— TASK TO COMPLETE —
Your response should consist of the records, reproduced exactly.
========================================================================
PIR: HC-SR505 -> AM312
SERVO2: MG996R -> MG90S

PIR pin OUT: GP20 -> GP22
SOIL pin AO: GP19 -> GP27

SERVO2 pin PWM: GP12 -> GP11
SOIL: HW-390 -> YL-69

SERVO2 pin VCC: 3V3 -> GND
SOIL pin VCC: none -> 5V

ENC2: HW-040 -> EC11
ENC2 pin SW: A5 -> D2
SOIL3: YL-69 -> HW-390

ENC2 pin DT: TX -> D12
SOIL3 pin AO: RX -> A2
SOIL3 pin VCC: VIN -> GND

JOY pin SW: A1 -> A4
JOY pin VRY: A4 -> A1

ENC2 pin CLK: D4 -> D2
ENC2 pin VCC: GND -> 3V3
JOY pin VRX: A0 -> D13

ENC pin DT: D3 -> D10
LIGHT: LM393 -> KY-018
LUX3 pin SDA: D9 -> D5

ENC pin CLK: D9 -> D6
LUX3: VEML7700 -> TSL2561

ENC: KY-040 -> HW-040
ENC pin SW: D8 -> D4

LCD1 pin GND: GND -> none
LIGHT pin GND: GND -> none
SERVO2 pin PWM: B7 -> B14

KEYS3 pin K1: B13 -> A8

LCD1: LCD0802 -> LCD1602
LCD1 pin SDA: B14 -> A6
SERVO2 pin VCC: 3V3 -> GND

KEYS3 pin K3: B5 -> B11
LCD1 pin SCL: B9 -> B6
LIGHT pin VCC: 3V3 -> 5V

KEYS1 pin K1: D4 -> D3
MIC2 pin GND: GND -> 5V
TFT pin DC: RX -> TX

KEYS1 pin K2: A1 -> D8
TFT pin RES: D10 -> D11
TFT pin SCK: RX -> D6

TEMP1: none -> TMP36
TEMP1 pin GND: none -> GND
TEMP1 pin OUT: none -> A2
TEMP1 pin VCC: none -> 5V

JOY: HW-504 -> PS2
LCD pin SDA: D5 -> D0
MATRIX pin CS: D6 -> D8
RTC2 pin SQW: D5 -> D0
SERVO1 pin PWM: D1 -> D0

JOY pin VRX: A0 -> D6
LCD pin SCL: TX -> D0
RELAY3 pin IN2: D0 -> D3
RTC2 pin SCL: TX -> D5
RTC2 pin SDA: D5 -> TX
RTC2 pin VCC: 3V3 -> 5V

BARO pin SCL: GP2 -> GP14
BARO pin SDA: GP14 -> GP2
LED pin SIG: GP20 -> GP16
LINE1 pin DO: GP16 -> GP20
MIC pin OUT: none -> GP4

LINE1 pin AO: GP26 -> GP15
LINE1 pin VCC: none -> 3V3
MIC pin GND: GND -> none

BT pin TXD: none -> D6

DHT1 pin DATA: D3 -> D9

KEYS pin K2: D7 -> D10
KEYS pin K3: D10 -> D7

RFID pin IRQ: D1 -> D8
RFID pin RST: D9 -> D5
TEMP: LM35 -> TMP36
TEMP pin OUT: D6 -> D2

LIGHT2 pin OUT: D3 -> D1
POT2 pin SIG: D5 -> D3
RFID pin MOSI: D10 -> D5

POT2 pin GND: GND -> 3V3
========================================================================
— ANSWER BELOW —
PIR: HC-SR505 -> AM312
SERVO2: MG996R -> MG90S

PIR pin OUT: GP20 -> GP22
SOIL pin AO: GP19 -> GP27

SERVO2 pin PWM: GP12 -> GP11
SOIL: HW-390 -> YL-69

SERVO2 pin VCC: 3V3 -> GND
SOIL pin VCC: none -> 5V

ENC2: HW-040 -> EC11
ENC2 pin SW: A5 -> D2
SOIL3: YL-69 -> HW-390

ENC2 pin DT: TX -> D12
SOIL3 pin AO: RX -> A2
SOIL3 pin VCC: VIN -> GND

JOY pin SW: A1 -> A4
JOY pin VRY: A4 -> A1

ENC2 pin CLK: D4 -> D2
ENC2 pin VCC: GND -> 3V3
JOY pin VRX: A0 -> D13

ENC pin DT: D3 -> D10
LIGHT: LM393 -> KY-018
LUX3 pin SDA: D9 -> D5

ENC pin CLK: D9 -> D6
LUX3: VEML7700 -> TSL2561

ENC: KY-040 -> HW-040
ENC pin SW: D8 -> D4

LCD1 pin GND: GND -> none
LIGHT pin GND: GND -> none
SERVO2 pin PWM: B7 -> B14

KEYS3 pin K1: B13 -> A8

LCD1: LCD0802 -> LCD1602
LCD1 pin SDA: B14 -> A6
SERVO2 pin VCC: 3V3 -> GND

KEYS3 pin K3: B5 -> B11
LCD1 pin SCL: B9 -> B6
LIGHT pin VCC: 3V3 -> 5V

KEYS1 pin K1: D4 -> D3
MIC2 pin GND: GND -> 5V
TFT pin DC: RX -> TX

KEYS1 pin K2: A1 -> D8
TFT pin RES: D10 -> D11
TFT pin SCK: RX -> D6

TEMP1: none -> TMP36
TEMP1 pin GND: none -> GND
TEMP1 pin OUT: none -> A2
TEMP1 pin VCC: none -> 5V

JOY: HW-504 -> PS2
LCD pin SDA: D5 -> D0
MATRIX pin CS: D6 -> D8
RTC2 pin SQW: D5 -> D0
SERVO1 pin PWM: D1 -> D0

JOY pin VRX: A0 -> D6
LCD pin SCL: TX -> D0
RELAY3 pin IN2: D0 -> D3
RTC2 pin SCL: TX -> D5
RTC2 pin SDA: D5 -> TX
RTC2 pin VCC: 3V3 -> 5V

BARO pin SCL: GP2 -> GP14
BARO pin SDA: GP14 -> GP2
LED pin SIG: GP20 -> GP16
LINE1 pin DO: GP16 -> GP20
MIC pin OUT: none -> GP4

LINE1 pin AO: GP26 -> GP15
LINE1 pin VCC: none -> 3V3
MIC pin GND: GND -> none

BT pin TXD: none -> D6

DHT1 pin DATA: D3 -> D9

KEYS pin K2: D7 -> D10
KEYS pin K3: D10 -> D7

RFID pin IRQ: D1 -> D8
RFID pin RST: D9 -> D5
TEMP: LM35 -> TMP36
TEMP pin OUT: D6 -> D2

LIGHT2 pin OUT: D3 -> D1
POT2 pin SIG: D5 -> D3
RFID pin MOSI: D10 -> D5

POT2 pin GND: GND -> 3V3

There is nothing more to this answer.